Data shown |
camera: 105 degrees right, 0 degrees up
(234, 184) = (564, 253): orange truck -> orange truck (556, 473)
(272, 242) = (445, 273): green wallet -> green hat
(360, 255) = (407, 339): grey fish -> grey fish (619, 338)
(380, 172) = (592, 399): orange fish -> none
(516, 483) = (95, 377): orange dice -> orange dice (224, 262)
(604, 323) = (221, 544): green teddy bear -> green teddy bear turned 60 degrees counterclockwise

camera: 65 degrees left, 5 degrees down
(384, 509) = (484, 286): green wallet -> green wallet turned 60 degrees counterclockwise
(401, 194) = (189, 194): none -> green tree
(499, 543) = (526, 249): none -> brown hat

Assignment |
Set down exactly, and only, the lines of the data above from the line containing "(604, 323) = (221, 544): green" through the last one.

Your response |
(604, 323) = (221, 544): green teddy bear -> green teddy bear turned 60 degrees counterclockwise

camera: 65 degrees left, 5 degrees down
(384, 509) = (484, 286): green wallet -> green wallet turned 60 degrees counterclockwise
(401, 194) = (189, 194): none -> green tree
(499, 543) = (526, 249): none -> brown hat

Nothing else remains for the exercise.